# What to work on
List each line below that contains the word "this".

# Working data
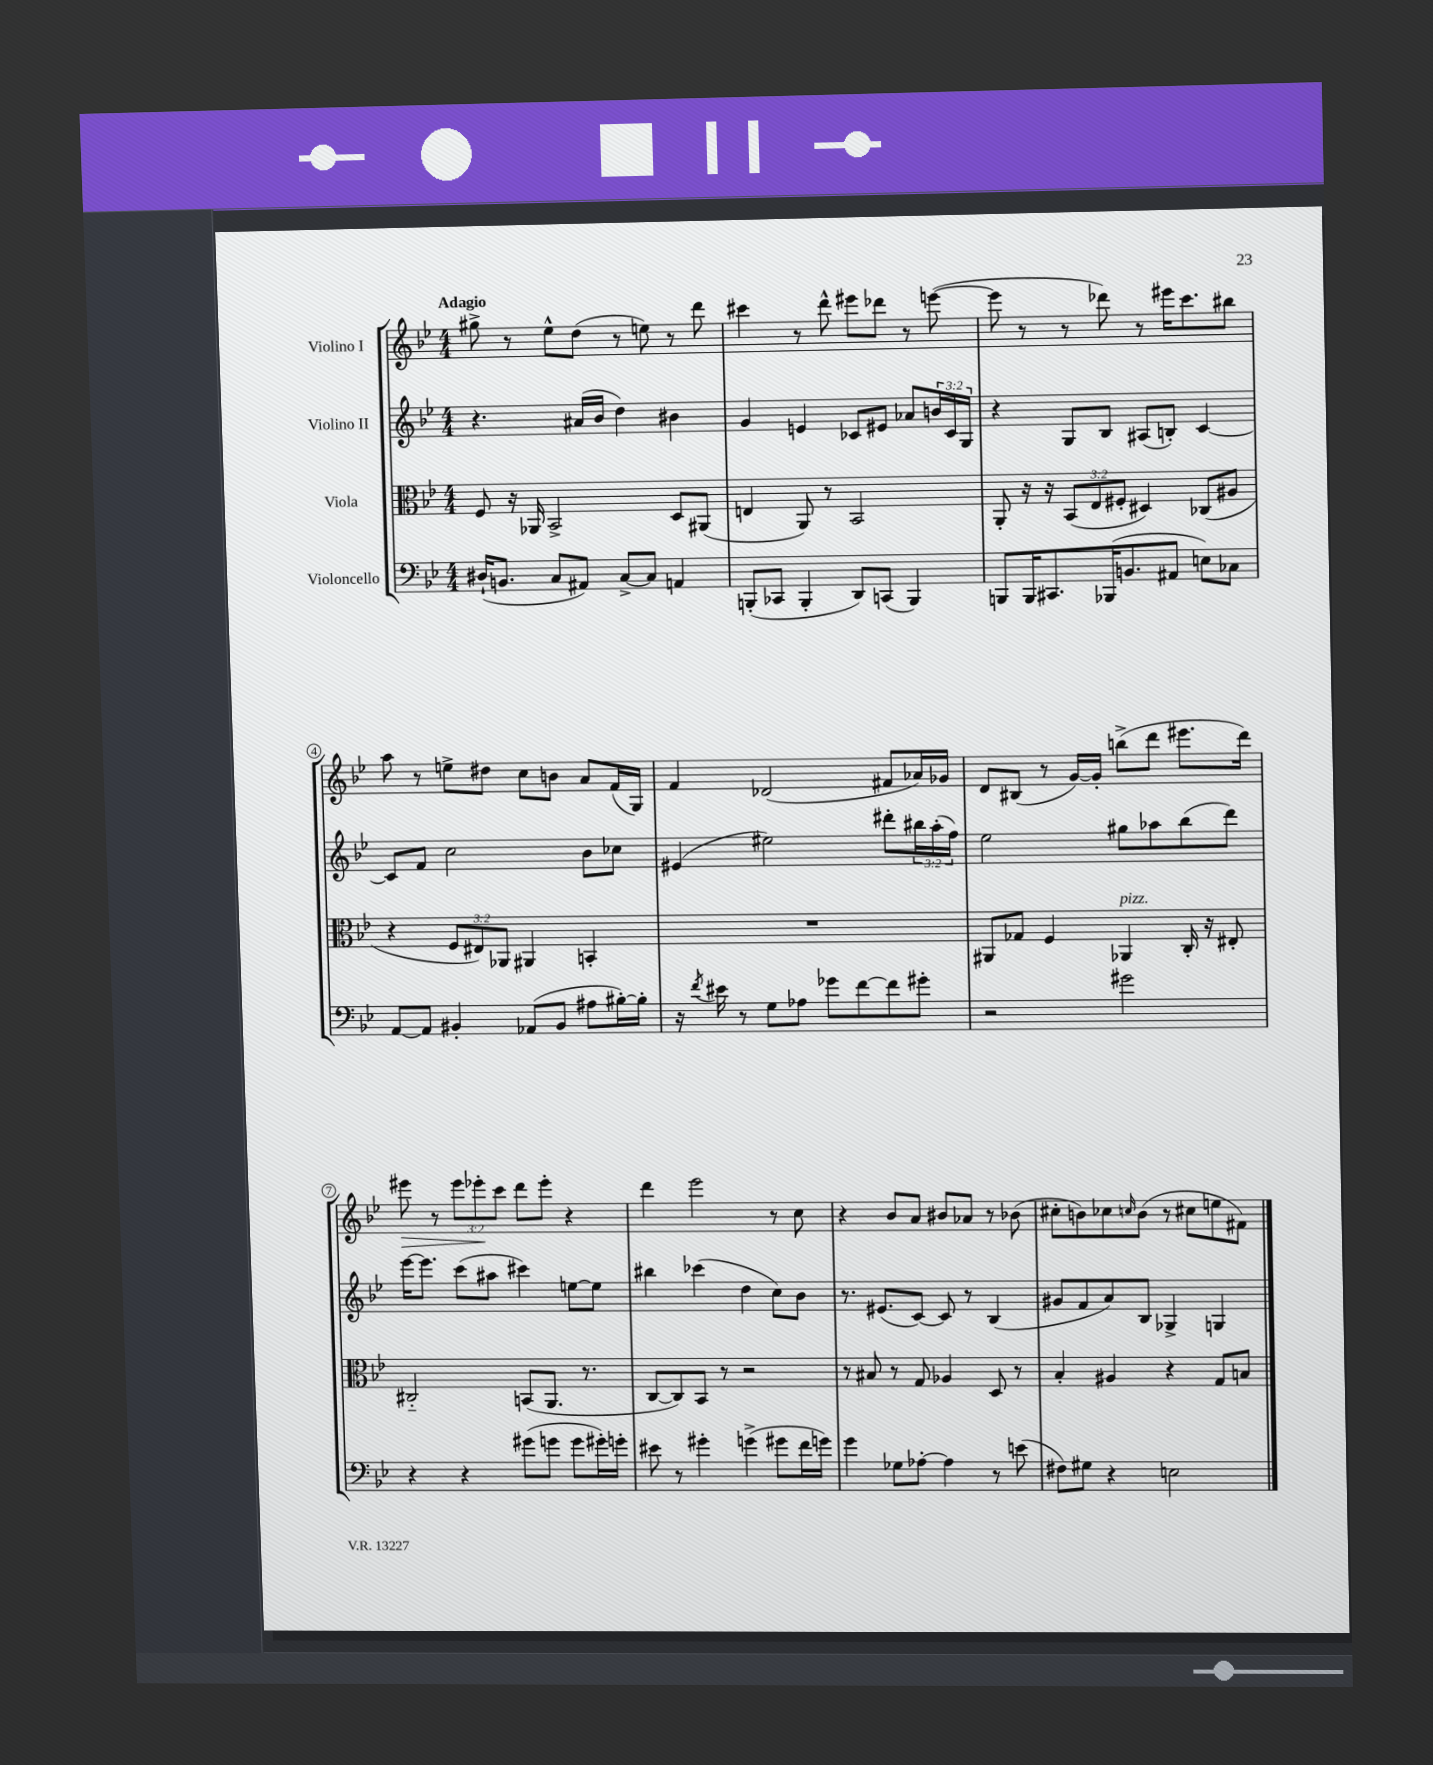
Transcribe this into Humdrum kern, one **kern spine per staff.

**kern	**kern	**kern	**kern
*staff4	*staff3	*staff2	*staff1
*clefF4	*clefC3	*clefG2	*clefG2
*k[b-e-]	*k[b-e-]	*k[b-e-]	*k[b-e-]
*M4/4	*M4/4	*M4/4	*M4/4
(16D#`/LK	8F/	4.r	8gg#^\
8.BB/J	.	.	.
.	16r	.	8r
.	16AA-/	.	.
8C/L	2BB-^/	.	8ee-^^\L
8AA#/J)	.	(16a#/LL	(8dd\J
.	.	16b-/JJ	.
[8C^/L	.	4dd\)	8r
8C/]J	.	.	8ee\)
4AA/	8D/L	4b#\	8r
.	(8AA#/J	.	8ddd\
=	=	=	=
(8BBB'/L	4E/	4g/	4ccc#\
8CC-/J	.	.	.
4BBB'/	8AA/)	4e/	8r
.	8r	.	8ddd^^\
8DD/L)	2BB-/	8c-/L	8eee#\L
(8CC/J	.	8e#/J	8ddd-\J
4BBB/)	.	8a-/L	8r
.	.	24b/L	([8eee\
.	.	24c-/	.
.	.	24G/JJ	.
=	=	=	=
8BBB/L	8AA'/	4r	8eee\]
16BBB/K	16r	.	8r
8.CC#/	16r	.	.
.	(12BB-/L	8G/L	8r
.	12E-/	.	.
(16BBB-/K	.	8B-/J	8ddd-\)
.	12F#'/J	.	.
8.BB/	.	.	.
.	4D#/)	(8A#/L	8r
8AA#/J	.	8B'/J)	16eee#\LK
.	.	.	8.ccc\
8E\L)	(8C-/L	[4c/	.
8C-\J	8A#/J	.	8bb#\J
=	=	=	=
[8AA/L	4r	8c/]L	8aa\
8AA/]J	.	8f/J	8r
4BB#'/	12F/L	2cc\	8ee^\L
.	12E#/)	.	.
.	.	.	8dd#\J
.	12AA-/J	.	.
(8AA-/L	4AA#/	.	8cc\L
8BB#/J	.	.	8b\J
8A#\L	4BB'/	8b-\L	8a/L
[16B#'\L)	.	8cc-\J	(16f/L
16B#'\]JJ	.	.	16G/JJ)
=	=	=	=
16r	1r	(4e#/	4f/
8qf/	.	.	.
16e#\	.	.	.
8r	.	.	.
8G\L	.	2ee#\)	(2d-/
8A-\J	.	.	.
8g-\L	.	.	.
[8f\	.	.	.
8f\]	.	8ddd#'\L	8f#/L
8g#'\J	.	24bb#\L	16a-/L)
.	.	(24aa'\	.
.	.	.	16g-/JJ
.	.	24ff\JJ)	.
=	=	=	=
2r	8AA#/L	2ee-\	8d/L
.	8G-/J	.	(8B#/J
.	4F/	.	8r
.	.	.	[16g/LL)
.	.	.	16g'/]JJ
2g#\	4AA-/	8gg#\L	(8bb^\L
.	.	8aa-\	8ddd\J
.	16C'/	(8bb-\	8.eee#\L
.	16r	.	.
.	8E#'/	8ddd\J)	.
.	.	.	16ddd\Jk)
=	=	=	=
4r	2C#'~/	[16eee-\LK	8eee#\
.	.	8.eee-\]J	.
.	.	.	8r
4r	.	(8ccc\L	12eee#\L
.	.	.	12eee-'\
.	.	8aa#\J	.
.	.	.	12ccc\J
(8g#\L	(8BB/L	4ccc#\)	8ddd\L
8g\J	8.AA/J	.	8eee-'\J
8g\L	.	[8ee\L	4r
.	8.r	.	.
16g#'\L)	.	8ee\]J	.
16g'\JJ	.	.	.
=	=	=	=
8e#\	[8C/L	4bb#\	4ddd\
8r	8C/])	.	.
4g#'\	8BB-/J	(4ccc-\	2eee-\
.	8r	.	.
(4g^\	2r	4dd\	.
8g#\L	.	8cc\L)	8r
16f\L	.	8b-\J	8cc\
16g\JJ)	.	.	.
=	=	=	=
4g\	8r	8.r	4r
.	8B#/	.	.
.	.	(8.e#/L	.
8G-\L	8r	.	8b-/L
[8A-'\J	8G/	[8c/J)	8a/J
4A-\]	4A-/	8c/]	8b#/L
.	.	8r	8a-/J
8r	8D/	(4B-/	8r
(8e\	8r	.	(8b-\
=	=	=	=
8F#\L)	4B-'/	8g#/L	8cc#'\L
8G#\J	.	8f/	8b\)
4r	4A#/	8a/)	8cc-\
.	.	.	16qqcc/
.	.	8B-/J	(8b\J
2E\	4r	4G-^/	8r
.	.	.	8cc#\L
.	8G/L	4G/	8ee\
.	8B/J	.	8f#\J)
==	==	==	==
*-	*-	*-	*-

---

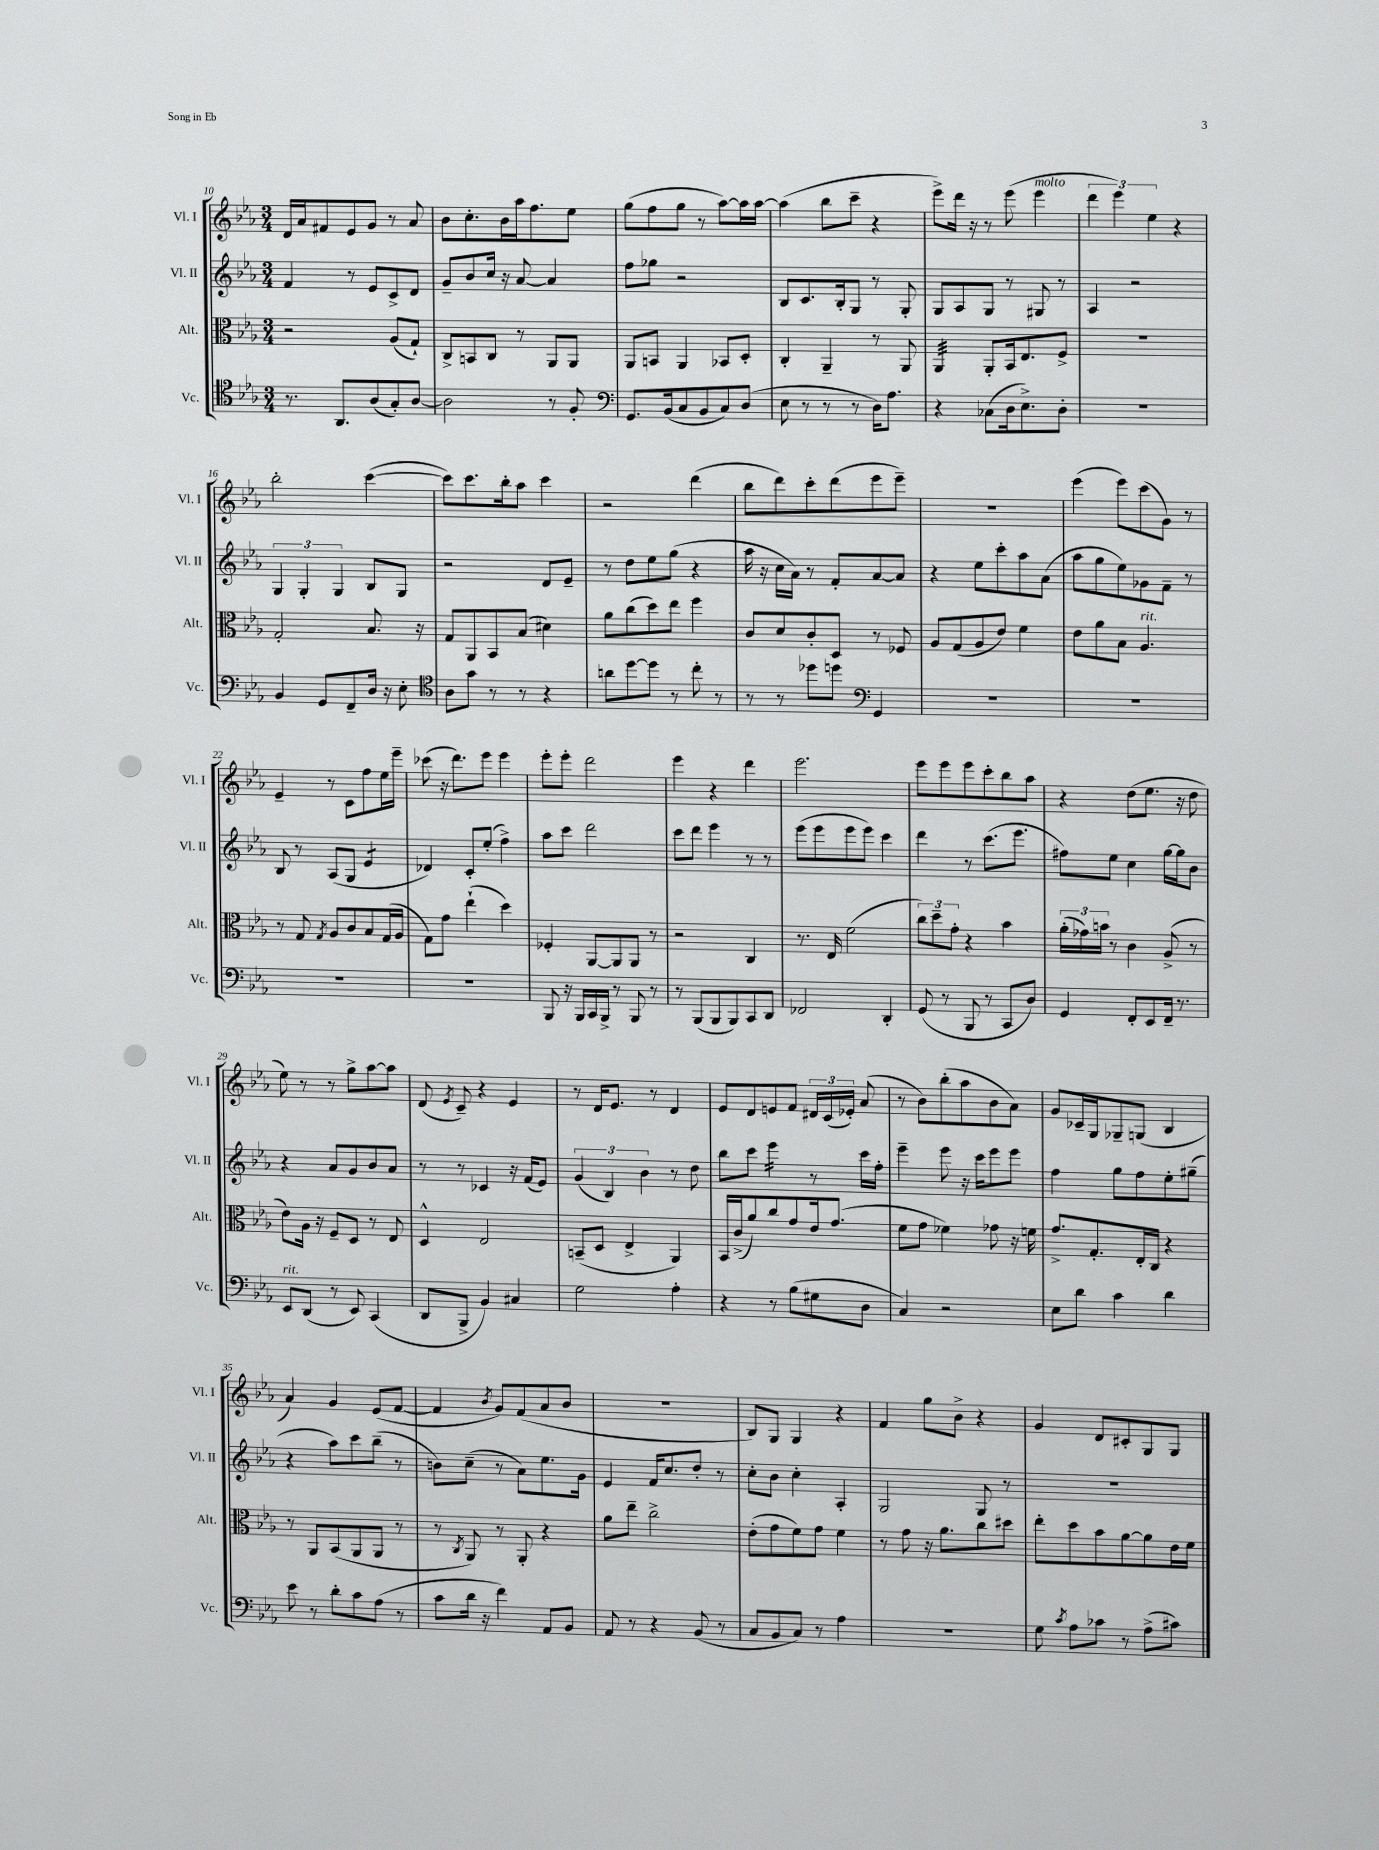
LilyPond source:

==

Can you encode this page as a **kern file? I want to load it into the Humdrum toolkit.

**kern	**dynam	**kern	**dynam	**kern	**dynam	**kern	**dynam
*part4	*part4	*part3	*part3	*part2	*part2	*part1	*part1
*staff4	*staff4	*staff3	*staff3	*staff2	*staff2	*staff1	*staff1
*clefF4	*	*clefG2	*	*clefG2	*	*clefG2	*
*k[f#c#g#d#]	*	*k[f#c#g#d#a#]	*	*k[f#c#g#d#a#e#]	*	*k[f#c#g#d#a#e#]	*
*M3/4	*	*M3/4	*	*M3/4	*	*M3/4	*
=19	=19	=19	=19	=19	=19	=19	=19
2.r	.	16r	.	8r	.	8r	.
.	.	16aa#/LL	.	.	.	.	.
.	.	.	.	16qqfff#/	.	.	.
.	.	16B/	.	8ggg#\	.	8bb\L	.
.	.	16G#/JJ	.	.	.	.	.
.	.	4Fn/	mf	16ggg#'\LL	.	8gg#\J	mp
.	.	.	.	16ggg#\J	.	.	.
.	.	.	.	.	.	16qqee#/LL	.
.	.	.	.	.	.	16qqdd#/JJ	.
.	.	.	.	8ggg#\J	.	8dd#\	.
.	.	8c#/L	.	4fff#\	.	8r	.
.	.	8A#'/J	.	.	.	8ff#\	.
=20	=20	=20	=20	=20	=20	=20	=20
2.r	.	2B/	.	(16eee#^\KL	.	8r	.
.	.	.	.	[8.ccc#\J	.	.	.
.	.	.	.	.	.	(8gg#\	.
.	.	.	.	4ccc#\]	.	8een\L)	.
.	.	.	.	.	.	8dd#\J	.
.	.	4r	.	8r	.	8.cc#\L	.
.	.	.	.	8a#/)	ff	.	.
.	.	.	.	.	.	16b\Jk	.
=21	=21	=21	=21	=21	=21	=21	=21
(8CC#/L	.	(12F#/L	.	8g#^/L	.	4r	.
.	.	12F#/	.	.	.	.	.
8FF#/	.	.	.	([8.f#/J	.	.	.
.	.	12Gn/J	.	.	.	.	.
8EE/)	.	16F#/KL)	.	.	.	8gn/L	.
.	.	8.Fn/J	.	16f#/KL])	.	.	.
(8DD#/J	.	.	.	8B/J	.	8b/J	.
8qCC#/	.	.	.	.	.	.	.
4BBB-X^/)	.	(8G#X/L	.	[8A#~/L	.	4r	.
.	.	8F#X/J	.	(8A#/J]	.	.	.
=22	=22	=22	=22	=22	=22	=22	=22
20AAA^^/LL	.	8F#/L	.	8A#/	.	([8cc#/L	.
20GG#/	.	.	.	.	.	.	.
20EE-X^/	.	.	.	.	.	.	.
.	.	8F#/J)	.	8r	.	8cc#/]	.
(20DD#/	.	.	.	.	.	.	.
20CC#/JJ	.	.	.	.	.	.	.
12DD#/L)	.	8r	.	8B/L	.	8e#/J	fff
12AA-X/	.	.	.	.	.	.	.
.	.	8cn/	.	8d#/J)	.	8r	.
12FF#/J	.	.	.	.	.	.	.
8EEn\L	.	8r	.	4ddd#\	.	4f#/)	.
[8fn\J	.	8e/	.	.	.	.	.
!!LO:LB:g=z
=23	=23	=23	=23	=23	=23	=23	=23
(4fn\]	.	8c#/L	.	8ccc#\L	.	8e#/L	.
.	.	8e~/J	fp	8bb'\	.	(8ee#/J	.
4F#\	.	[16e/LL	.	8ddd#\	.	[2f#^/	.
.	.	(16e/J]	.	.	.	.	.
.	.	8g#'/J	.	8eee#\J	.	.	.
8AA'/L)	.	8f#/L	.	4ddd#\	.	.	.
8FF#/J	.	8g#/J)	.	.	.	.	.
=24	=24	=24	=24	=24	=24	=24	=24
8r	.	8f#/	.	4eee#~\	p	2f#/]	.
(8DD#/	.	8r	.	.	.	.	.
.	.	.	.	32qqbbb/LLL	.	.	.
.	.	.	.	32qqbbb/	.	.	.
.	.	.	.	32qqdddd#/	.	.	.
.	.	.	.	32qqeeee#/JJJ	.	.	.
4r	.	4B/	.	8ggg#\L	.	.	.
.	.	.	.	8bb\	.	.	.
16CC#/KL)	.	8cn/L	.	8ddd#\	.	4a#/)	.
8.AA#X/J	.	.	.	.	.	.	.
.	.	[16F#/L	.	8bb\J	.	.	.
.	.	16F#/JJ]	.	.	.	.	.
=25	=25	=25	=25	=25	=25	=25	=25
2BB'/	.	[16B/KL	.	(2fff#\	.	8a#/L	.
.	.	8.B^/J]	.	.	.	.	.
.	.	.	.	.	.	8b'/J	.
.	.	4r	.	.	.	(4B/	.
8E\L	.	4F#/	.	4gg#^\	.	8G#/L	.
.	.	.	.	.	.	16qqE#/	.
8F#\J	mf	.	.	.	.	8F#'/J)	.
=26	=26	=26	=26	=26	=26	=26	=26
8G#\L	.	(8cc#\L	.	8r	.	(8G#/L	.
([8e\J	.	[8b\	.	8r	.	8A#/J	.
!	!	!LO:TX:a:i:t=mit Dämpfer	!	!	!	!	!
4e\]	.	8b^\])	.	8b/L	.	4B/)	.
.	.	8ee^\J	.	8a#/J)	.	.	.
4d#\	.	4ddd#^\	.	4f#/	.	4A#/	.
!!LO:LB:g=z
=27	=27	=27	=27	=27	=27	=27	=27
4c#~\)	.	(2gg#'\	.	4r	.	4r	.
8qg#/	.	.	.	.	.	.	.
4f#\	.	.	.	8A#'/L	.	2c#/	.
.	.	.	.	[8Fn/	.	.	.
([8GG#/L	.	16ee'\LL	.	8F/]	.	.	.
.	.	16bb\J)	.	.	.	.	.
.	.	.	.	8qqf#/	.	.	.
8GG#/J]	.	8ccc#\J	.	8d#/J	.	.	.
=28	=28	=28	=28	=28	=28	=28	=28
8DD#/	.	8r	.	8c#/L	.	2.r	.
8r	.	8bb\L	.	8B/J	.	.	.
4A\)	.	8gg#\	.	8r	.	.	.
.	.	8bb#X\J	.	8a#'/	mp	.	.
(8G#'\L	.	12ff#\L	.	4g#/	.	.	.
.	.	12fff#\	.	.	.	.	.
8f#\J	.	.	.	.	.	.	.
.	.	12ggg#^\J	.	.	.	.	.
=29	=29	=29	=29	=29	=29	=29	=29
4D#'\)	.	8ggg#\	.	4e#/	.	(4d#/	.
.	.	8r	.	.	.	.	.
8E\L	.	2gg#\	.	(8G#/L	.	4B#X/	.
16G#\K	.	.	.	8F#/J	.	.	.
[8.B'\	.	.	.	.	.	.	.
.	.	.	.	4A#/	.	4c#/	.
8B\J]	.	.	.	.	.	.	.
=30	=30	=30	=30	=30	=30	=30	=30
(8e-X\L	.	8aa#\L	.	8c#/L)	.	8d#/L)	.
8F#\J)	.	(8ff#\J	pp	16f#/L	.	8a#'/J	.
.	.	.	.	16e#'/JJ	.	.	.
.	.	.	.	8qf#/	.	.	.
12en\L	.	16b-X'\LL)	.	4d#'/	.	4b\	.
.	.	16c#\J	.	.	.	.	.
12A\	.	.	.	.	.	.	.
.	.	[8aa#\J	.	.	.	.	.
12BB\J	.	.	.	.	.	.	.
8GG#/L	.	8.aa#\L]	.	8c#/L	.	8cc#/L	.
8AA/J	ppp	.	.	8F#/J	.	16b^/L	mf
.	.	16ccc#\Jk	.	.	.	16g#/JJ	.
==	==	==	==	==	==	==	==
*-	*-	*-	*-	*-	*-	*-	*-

# Completed task
Transcribe this into Humdrum kern, one **kern spine per staff.
Can you encode this page as a **kern file? I want to load it into the Humdrum toolkit.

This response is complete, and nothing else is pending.